Scene edit records
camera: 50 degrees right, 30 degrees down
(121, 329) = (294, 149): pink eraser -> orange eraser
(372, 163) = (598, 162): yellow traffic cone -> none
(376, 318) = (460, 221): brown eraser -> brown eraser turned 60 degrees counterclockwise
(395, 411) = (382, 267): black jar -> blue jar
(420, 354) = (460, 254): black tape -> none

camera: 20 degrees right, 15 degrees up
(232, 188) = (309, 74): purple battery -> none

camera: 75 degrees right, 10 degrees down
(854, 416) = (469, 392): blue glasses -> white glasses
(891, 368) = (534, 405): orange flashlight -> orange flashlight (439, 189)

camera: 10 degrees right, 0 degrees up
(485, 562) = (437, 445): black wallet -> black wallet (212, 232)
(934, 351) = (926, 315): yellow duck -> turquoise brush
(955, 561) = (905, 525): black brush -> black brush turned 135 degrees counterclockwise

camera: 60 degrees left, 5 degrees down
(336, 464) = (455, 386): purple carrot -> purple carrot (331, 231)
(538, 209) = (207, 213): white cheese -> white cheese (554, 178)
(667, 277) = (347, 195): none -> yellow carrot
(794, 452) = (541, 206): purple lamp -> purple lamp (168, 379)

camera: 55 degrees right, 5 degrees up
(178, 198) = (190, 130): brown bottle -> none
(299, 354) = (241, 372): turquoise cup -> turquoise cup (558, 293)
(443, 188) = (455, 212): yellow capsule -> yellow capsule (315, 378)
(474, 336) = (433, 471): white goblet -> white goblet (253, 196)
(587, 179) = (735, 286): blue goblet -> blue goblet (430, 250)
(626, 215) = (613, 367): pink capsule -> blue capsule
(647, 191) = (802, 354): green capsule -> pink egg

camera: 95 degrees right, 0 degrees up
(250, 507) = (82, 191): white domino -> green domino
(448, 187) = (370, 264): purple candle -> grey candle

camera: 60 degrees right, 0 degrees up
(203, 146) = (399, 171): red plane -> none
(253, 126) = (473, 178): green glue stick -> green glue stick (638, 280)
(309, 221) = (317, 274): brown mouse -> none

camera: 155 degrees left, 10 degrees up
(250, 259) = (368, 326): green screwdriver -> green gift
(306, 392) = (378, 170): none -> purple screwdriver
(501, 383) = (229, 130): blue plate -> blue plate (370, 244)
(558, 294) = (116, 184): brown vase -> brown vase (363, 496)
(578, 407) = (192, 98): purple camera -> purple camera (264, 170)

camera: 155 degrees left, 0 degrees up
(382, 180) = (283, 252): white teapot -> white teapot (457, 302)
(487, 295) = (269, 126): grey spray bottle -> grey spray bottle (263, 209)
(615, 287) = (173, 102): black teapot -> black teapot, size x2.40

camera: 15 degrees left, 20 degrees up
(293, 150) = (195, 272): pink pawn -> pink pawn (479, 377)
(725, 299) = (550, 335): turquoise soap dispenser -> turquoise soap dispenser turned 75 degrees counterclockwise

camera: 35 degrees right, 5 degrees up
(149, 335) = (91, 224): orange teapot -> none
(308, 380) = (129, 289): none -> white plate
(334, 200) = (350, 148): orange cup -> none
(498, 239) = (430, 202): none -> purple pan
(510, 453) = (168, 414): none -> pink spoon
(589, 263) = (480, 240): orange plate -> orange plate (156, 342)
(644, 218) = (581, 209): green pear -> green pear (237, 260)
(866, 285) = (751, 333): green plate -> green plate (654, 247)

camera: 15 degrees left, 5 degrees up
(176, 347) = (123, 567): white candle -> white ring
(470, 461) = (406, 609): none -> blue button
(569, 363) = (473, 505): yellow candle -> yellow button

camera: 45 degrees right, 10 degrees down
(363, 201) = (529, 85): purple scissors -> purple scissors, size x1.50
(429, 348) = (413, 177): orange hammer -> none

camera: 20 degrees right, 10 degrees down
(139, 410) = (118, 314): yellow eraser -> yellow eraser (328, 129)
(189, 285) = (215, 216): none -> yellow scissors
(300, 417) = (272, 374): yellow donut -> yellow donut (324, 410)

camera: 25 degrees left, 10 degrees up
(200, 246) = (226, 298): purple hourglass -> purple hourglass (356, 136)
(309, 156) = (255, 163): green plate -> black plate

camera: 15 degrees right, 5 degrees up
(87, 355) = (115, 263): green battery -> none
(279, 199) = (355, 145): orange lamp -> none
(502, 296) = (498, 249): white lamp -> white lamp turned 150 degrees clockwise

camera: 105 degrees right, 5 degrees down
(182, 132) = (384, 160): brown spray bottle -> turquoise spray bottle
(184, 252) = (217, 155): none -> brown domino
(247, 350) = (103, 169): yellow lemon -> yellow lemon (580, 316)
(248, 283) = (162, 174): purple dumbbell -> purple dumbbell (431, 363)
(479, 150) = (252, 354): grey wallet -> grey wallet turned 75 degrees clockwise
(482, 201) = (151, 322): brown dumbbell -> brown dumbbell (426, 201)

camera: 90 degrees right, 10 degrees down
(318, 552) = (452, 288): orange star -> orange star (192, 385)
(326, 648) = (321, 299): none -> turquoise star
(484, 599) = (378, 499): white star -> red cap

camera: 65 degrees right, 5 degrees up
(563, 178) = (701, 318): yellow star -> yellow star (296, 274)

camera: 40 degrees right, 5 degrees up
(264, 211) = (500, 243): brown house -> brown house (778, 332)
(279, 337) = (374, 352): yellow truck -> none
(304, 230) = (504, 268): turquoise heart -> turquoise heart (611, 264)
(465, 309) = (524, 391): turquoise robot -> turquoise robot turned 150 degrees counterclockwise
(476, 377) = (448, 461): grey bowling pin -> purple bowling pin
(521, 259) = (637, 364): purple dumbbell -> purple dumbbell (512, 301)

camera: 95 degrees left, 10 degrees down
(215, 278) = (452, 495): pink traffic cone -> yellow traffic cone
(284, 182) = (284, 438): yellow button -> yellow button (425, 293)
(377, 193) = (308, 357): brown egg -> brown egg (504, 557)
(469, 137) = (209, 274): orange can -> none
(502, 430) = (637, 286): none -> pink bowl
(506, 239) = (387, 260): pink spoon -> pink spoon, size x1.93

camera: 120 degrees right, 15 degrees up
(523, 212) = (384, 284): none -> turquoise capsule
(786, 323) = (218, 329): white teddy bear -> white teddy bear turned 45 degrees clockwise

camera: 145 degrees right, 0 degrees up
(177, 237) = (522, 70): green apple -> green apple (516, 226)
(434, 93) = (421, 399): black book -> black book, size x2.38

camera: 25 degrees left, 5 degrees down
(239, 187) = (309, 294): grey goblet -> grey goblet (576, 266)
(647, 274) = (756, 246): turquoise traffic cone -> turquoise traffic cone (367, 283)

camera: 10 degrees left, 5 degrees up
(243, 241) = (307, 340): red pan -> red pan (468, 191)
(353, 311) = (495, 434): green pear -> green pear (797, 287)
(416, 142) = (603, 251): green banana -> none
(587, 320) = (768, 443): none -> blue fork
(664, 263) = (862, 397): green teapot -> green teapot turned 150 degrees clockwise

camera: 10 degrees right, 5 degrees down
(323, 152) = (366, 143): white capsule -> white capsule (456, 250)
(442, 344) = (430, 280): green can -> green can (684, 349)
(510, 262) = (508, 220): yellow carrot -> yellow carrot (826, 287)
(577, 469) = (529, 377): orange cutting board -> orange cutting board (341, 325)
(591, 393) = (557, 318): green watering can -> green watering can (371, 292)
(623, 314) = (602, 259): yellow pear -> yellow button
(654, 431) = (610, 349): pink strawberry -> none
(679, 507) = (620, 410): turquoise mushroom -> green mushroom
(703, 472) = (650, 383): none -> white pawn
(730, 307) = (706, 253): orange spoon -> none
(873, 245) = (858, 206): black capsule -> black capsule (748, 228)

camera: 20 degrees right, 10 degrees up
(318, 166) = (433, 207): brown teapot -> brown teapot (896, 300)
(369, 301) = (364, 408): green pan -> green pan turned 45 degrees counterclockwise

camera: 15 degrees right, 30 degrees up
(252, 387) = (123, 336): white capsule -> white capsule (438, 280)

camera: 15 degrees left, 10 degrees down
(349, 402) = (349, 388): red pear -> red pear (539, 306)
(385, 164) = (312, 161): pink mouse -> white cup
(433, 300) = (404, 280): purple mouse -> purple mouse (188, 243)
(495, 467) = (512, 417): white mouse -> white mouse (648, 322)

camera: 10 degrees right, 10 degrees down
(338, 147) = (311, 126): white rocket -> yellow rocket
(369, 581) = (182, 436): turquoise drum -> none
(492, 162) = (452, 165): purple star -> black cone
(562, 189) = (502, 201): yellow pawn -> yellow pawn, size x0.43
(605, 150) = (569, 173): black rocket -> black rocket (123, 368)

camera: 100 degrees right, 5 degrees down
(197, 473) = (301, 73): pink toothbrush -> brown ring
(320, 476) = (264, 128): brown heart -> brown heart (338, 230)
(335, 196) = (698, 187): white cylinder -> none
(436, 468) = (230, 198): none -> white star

§ EXERCISE PROMPT
Look above for the line with "(623, 314) = (602, 259): yellow" and the line with "camera: 20 degrees right, 10 degrees up", and reproduce exactly those two lines plus every line between, nothing more.

§ SOLVED EXERCISE
(623, 314) = (602, 259): yellow pear -> yellow button
(654, 431) = (610, 349): pink strawberry -> none
(679, 507) = (620, 410): turquoise mushroom -> green mushroom
(703, 472) = (650, 383): none -> white pawn
(730, 307) = (706, 253): orange spoon -> none
(873, 245) = (858, 206): black capsule -> black capsule (748, 228)

camera: 20 degrees right, 10 degrees up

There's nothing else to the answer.